(Source records)
☆ ☆ ☆ ☆
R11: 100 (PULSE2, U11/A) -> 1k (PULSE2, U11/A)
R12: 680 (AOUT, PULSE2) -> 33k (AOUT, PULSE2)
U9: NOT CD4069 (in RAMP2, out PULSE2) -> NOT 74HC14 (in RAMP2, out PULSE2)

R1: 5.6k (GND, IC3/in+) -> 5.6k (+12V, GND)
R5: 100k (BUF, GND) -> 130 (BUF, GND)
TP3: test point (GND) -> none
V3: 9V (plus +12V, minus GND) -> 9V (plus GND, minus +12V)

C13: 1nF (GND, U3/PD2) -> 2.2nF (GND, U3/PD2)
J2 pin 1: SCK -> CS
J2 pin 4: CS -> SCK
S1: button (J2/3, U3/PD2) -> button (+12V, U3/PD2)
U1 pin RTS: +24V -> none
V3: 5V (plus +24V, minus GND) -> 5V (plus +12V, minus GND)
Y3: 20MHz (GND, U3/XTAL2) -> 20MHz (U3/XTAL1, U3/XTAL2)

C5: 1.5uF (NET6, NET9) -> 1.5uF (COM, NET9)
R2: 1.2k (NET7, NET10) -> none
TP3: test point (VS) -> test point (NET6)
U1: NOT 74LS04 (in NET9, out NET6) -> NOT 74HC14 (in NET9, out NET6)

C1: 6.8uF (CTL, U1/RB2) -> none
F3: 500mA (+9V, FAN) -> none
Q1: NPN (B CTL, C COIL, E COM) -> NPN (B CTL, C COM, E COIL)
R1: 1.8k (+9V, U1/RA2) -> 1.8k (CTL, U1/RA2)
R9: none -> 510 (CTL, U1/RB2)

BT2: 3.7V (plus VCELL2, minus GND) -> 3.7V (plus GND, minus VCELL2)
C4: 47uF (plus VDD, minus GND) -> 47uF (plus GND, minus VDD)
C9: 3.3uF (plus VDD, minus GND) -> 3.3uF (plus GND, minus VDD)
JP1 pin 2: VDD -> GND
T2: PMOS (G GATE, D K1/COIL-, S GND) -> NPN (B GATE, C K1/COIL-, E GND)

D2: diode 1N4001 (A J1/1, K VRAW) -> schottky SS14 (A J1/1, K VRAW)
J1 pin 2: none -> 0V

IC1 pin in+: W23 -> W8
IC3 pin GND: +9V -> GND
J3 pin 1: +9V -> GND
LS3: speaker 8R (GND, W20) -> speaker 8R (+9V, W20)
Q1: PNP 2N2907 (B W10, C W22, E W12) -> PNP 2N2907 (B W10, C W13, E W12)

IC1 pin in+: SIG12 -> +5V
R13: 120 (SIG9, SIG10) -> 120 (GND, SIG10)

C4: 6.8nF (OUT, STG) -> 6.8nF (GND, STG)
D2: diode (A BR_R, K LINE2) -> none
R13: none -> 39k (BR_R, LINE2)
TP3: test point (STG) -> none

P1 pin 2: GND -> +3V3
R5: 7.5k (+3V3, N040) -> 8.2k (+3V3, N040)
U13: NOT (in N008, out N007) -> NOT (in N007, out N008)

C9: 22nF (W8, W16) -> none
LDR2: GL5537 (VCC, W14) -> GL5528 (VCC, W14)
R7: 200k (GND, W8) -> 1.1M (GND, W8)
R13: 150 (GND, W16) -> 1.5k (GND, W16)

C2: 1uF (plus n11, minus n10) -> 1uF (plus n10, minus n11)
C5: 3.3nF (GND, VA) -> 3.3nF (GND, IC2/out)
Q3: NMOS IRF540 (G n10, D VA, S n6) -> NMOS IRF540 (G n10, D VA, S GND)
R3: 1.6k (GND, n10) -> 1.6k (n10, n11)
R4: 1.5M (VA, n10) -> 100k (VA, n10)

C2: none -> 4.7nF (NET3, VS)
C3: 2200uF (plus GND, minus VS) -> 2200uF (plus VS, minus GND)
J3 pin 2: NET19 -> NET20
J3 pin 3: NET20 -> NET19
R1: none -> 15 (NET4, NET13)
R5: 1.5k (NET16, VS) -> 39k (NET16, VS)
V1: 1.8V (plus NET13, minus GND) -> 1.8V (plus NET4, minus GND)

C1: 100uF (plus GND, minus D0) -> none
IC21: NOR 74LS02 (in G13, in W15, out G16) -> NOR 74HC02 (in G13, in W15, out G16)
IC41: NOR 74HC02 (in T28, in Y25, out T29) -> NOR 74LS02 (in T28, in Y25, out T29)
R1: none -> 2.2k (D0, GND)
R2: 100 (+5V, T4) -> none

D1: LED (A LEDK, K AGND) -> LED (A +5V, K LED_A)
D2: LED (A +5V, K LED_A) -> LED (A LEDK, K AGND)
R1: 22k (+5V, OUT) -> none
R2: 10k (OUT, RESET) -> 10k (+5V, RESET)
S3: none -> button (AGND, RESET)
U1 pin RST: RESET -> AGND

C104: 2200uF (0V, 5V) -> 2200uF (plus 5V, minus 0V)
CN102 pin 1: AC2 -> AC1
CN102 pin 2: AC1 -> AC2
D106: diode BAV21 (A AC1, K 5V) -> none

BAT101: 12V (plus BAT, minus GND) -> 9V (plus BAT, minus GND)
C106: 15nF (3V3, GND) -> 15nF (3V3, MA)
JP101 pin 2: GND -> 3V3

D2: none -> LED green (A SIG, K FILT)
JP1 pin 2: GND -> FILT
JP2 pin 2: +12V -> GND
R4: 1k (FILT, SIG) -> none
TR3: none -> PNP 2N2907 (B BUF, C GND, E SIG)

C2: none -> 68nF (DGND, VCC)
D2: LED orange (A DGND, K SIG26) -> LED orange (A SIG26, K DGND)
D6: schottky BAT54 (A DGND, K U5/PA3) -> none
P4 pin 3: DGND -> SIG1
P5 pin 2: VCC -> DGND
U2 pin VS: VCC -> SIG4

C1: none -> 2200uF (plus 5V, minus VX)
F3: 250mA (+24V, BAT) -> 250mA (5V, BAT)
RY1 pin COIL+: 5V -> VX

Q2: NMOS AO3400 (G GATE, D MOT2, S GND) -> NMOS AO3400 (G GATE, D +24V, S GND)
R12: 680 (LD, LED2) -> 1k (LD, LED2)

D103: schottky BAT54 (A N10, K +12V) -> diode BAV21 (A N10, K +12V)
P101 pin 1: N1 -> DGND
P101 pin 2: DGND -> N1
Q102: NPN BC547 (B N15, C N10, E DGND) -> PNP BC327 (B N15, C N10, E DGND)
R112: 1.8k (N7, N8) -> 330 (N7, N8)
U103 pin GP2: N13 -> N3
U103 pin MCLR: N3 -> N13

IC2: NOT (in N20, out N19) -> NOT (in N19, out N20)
☆ ☆ ☆ ☆
**WHAT YOU ARE ASKED TO DO:**
Extract exactly and only the lines above from the line containing "C5: 3.3nF (GND, VA) -> 3.3nF (GND, IC2/out)" through the line containing "C3: 2200uF (plus", both end lines included.

**SOLUTION FOR THIS PROBLEM:**
C5: 3.3nF (GND, VA) -> 3.3nF (GND, IC2/out)
Q3: NMOS IRF540 (G n10, D VA, S n6) -> NMOS IRF540 (G n10, D VA, S GND)
R3: 1.6k (GND, n10) -> 1.6k (n10, n11)
R4: 1.5M (VA, n10) -> 100k (VA, n10)

C2: none -> 4.7nF (NET3, VS)
C3: 2200uF (plus GND, minus VS) -> 2200uF (plus VS, minus GND)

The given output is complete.